◆ **TASK DESCRIPTION**: For each line in the data below, write an exact copy.

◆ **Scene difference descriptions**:

-*-*-

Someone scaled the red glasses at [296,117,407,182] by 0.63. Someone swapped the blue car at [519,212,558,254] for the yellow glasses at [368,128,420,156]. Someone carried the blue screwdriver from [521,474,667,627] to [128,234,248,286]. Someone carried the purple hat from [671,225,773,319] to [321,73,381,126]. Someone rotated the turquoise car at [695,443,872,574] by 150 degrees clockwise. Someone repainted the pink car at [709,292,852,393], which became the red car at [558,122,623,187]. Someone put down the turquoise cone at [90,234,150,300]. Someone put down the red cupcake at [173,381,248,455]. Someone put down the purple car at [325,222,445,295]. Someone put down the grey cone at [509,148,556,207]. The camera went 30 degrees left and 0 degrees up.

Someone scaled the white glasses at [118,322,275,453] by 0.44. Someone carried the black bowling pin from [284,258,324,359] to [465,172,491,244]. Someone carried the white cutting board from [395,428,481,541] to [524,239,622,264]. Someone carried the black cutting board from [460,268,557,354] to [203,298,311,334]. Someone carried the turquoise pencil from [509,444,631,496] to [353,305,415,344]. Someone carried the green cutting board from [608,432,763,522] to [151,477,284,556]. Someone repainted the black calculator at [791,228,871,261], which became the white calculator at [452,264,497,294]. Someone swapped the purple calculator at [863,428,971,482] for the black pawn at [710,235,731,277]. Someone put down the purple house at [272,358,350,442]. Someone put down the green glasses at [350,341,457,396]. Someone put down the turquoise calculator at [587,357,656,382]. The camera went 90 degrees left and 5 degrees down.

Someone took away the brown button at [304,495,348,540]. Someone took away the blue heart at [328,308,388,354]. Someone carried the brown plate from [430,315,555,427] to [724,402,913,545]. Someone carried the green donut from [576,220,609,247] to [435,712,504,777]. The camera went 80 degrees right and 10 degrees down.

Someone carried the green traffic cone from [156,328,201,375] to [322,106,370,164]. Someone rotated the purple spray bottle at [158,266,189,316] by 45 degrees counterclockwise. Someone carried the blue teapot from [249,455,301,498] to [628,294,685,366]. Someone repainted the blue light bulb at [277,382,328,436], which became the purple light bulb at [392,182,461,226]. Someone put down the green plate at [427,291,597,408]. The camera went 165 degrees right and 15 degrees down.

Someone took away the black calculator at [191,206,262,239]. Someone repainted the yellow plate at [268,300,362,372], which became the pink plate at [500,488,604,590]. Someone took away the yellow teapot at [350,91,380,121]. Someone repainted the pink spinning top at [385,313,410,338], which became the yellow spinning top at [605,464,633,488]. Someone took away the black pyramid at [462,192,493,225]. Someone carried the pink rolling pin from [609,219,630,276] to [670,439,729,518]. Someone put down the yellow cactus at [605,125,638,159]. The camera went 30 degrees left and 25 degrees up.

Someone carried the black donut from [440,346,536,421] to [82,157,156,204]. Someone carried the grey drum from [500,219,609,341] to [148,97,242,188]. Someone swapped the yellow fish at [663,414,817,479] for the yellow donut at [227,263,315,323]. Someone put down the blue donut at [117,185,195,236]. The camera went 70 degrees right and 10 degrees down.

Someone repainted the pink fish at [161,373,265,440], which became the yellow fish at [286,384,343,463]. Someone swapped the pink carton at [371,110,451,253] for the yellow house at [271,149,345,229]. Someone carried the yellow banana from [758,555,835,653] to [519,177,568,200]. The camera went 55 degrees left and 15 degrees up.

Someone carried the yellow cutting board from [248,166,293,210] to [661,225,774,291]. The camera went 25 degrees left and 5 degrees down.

-*-*-

◆ **ANSWER FOR THE TASK**:
Someone scaled the red glasses at [296,117,407,182] by 0.63. Someone swapped the blue car at [519,212,558,254] for the yellow glasses at [368,128,420,156]. Someone carried the blue screwdriver from [521,474,667,627] to [128,234,248,286]. Someone carried the purple hat from [671,225,773,319] to [321,73,381,126]. Someone rotated the turquoise car at [695,443,872,574] by 150 degrees clockwise. Someone repainted the pink car at [709,292,852,393], which became the red car at [558,122,623,187]. Someone put down the turquoise cone at [90,234,150,300]. Someone put down the red cupcake at [173,381,248,455]. Someone put down the purple car at [325,222,445,295]. Someone put down the grey cone at [509,148,556,207]. The camera went 30 degrees left and 0 degrees up.

Someone scaled the white glasses at [118,322,275,453] by 0.44. Someone carried the black bowling pin from [284,258,324,359] to [465,172,491,244]. Someone carried the white cutting board from [395,428,481,541] to [524,239,622,264]. Someone carried the black cutting board from [460,268,557,354] to [203,298,311,334]. Someone carried the turquoise pencil from [509,444,631,496] to [353,305,415,344]. Someone carried the green cutting board from [608,432,763,522] to [151,477,284,556]. Someone repainted the black calculator at [791,228,871,261], which became the white calculator at [452,264,497,294]. Someone swapped the purple calculator at [863,428,971,482] for the black pawn at [710,235,731,277]. Someone put down the purple house at [272,358,350,442]. Someone put down the green glasses at [350,341,457,396]. Someone put down the turquoise calculator at [587,357,656,382]. The camera went 90 degrees left and 5 degrees down.

Someone took away the brown button at [304,495,348,540]. Someone took away the blue heart at [328,308,388,354]. Someone carried the brown plate from [430,315,555,427] to [724,402,913,545]. Someone carried the green donut from [576,220,609,247] to [435,712,504,777]. The camera went 80 degrees right and 10 degrees down.

Someone carried the green traffic cone from [156,328,201,375] to [322,106,370,164]. Someone rotated the purple spray bottle at [158,266,189,316] by 45 degrees counterclockwise. Someone carried the blue teapot from [249,455,301,498] to [628,294,685,366]. Someone repainted the blue light bulb at [277,382,328,436], which became the purple light bulb at [392,182,461,226]. Someone put down the green plate at [427,291,597,408]. The camera went 165 degrees right and 15 degrees down.

Someone took away the black calculator at [191,206,262,239]. Someone repainted the yellow plate at [268,300,362,372], which became the pink plate at [500,488,604,590]. Someone took away the yellow teapot at [350,91,380,121]. Someone repainted the pink spinning top at [385,313,410,338], which became the yellow spinning top at [605,464,633,488]. Someone took away the black pyramid at [462,192,493,225]. Someone carried the pink rolling pin from [609,219,630,276] to [670,439,729,518]. Someone put down the yellow cactus at [605,125,638,159]. The camera went 30 degrees left and 25 degrees up.

Someone carried the black donut from [440,346,536,421] to [82,157,156,204]. Someone carried the grey drum from [500,219,609,341] to [148,97,242,188]. Someone swapped the yellow fish at [663,414,817,479] for the yellow donut at [227,263,315,323]. Someone put down the blue donut at [117,185,195,236]. The camera went 70 degrees right and 10 degrees down.

Someone repainted the pink fish at [161,373,265,440], which became the yellow fish at [286,384,343,463]. Someone swapped the pink carton at [371,110,451,253] for the yellow house at [271,149,345,229]. Someone carried the yellow banana from [758,555,835,653] to [519,177,568,200]. The camera went 55 degrees left and 15 degrees up.

Someone carried the yellow cutting board from [248,166,293,210] to [661,225,774,291]. The camera went 25 degrees left and 5 degrees down.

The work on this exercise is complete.